**Task brief:**
Write out exactly the lines from the start of the entries through the one that contains "Image attached. H&E-stained", including both.

**Supplied entries:**
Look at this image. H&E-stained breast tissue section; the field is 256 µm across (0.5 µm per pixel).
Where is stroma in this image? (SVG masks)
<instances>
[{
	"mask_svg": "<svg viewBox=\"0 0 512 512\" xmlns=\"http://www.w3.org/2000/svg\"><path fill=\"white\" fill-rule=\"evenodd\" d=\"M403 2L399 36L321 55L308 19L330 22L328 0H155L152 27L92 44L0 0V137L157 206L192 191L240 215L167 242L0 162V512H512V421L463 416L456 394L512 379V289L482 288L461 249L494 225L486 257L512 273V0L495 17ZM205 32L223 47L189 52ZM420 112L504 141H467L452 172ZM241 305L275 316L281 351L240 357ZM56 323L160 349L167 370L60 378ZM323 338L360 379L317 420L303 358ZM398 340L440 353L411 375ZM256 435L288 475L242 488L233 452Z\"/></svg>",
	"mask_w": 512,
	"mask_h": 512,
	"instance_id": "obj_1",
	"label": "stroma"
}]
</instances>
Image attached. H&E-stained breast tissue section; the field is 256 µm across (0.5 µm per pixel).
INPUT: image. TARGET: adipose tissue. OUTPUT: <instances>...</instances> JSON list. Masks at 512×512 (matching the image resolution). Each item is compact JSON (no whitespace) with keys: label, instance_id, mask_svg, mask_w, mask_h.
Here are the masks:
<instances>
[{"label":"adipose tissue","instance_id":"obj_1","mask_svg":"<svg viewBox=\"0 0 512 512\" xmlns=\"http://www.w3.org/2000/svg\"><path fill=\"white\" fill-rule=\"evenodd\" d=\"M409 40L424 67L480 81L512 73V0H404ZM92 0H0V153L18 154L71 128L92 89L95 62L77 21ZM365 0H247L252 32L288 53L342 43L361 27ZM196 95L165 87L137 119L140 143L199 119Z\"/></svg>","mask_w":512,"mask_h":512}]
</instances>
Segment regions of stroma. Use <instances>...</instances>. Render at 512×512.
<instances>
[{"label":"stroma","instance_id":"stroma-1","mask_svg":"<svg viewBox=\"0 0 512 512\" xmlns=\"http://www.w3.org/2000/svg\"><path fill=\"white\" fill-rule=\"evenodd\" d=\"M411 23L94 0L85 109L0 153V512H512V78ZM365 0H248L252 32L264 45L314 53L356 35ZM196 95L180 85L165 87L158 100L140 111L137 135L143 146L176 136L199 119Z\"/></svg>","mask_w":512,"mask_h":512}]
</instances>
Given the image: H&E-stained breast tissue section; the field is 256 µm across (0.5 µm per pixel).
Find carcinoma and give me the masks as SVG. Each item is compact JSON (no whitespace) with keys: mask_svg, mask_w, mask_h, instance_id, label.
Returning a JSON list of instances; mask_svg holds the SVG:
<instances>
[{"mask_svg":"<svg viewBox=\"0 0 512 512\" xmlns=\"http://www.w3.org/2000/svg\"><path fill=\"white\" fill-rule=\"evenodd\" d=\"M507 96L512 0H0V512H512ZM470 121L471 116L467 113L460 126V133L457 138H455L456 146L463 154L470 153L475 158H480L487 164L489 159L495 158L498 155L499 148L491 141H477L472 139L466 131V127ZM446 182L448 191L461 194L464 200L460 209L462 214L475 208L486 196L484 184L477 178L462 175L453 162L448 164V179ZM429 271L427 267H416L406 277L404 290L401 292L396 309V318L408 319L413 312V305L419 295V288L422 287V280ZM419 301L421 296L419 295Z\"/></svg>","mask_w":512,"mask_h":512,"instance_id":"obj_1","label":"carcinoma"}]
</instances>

**Reply to the task:**
Look at this image. H&E-stained breast tissue section; the field is 256 µm across (0.5 µm per pixel).
Where is stroma in this image? (SVG masks)
<instances>
[{
	"mask_svg": "<svg viewBox=\"0 0 512 512\" xmlns=\"http://www.w3.org/2000/svg\"><path fill=\"white\" fill-rule=\"evenodd\" d=\"M403 2L399 36L321 55L308 19L330 22L328 0H155L152 27L92 44L0 0V137L157 206L192 191L240 215L167 242L0 162V512H512V421L463 416L456 394L512 379V289L482 288L461 249L494 225L486 257L512 273V0L495 17ZM205 32L223 47L189 52ZM420 112L504 141H467L452 172ZM241 305L275 316L281 351L240 357ZM56 323L160 349L167 370L60 378ZM323 338L360 379L317 420L303 358ZM398 340L440 353L411 375ZM256 435L288 475L242 488L233 452Z\"/></svg>",
	"mask_w": 512,
	"mask_h": 512,
	"instance_id": "obj_1",
	"label": "stroma"
}]
</instances>
Image attached. H&E-stained breast tissue section; the field is 256 µm across (0.5 µm per pixel).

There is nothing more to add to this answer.